Requirement: Each line below from the one containing "purple L-shape: (91, 47) -> (74, 35), moved" through the one containing "orange semicircle: (85, 203)" is to be given again exactly, and no line outside that span.
_ _ _
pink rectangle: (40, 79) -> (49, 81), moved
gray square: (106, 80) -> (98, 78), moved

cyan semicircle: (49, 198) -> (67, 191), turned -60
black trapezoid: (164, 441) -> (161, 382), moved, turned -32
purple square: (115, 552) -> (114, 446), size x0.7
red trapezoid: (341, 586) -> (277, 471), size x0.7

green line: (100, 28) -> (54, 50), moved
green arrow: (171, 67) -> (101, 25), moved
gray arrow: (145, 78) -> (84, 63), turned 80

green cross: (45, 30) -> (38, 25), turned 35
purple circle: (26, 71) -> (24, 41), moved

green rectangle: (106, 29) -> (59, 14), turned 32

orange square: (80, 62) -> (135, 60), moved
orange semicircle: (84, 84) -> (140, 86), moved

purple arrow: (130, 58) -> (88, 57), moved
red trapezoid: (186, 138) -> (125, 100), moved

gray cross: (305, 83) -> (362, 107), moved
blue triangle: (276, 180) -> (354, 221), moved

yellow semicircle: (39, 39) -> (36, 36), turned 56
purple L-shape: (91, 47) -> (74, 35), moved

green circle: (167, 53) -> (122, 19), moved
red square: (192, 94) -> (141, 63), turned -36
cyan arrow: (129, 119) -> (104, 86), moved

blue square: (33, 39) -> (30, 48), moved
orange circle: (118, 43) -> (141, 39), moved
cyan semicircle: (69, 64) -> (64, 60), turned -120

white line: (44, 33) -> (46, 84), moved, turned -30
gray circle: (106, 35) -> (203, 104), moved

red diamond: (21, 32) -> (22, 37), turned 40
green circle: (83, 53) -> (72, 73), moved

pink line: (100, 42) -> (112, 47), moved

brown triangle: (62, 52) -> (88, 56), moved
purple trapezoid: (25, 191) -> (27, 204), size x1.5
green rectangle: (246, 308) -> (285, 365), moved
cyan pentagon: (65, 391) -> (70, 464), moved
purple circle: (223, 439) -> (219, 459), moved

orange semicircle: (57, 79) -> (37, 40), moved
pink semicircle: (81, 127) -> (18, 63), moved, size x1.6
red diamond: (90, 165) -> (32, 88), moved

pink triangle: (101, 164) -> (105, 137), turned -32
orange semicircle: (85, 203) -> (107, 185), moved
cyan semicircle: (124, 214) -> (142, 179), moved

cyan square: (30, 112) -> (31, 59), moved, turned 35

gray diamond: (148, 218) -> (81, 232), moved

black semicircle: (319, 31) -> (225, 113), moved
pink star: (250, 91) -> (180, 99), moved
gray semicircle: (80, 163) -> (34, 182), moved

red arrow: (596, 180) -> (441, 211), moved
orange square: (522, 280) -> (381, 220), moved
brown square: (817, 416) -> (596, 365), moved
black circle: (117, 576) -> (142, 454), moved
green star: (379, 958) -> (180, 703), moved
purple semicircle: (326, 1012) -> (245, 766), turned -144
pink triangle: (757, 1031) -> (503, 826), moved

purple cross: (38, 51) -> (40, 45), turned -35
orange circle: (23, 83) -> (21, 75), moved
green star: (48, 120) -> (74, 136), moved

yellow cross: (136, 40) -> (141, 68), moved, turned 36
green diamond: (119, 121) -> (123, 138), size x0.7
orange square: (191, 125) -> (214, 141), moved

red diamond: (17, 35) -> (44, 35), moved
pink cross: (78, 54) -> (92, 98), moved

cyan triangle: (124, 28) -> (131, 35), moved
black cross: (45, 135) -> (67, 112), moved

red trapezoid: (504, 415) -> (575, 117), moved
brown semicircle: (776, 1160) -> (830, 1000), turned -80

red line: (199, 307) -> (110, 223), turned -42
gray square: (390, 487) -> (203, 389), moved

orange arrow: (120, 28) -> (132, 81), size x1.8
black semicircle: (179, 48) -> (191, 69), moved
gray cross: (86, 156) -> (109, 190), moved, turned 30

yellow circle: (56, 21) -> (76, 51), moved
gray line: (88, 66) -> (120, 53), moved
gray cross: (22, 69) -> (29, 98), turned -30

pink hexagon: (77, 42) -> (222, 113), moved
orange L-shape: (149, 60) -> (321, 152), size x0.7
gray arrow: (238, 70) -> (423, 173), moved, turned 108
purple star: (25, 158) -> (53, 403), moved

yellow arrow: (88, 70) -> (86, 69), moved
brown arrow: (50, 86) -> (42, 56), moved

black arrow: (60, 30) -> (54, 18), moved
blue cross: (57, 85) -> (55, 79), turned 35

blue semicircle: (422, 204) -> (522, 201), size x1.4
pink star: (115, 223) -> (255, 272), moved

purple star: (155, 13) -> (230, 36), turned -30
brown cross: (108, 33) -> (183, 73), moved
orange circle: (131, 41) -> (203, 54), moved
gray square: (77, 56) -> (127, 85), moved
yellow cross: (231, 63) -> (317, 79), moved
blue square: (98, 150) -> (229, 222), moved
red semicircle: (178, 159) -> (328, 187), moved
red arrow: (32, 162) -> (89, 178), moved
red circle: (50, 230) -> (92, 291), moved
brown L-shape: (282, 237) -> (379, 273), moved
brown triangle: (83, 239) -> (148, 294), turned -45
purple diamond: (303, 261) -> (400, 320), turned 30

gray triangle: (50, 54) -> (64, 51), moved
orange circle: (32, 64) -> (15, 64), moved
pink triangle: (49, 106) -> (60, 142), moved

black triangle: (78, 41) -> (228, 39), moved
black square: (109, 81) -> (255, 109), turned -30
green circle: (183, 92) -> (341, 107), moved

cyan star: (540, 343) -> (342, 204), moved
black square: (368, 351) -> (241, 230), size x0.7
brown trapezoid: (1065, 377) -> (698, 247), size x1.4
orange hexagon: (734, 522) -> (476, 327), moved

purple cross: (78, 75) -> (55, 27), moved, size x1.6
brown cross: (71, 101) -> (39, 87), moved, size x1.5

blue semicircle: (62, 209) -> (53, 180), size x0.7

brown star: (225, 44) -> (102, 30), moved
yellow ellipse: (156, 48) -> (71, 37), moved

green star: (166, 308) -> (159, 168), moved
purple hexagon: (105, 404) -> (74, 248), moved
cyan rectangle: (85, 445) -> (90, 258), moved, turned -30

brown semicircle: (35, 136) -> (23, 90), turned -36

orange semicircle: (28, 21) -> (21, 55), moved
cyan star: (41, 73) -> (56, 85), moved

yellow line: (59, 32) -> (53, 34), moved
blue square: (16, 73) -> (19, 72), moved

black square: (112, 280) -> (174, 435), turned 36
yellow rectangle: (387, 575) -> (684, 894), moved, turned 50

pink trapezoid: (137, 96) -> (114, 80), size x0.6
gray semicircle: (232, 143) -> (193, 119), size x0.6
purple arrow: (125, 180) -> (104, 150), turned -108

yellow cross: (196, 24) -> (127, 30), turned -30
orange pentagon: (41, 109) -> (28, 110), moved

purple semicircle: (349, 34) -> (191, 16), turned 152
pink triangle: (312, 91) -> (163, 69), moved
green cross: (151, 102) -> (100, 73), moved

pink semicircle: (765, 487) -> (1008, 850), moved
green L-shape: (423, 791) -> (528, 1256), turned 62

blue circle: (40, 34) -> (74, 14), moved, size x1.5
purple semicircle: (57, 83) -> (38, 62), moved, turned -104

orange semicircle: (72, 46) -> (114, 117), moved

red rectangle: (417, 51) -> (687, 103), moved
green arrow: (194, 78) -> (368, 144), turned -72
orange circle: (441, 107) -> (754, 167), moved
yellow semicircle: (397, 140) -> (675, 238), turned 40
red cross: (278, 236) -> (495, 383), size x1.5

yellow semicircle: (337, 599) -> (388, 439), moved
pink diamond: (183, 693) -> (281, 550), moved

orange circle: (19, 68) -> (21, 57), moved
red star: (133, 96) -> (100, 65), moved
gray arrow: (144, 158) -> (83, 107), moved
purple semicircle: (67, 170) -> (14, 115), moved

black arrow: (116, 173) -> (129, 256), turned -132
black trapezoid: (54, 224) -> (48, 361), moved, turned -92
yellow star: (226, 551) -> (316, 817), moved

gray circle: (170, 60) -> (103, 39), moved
_ _ _
Solution for this task:
purple L-shape: (91, 47) -> (74, 35), moved

green circle: (167, 53) -> (122, 19), moved
red square: (192, 94) -> (141, 63), turned -36
cyan arrow: (129, 119) -> (104, 86), moved

blue square: (33, 39) -> (30, 48), moved
orange circle: (118, 43) -> (141, 39), moved
cyan semicircle: (69, 64) -> (64, 60), turned -120

white line: (44, 33) -> (46, 84), moved, turned -30
gray circle: (106, 35) -> (203, 104), moved

red diamond: (21, 32) -> (22, 37), turned 40
green circle: (83, 53) -> (72, 73), moved

pink line: (100, 42) -> (112, 47), moved

brown triangle: (62, 52) -> (88, 56), moved
purple trapezoid: (25, 191) -> (27, 204), size x1.5
green rectangle: (246, 308) -> (285, 365), moved
cyan pentagon: (65, 391) -> (70, 464), moved
purple circle: (223, 439) -> (219, 459), moved

orange semicircle: (57, 79) -> (37, 40), moved
pink semicircle: (81, 127) -> (18, 63), moved, size x1.6
red diamond: (90, 165) -> (32, 88), moved

pink triangle: (101, 164) -> (105, 137), turned -32
orange semicircle: (85, 203) -> (107, 185), moved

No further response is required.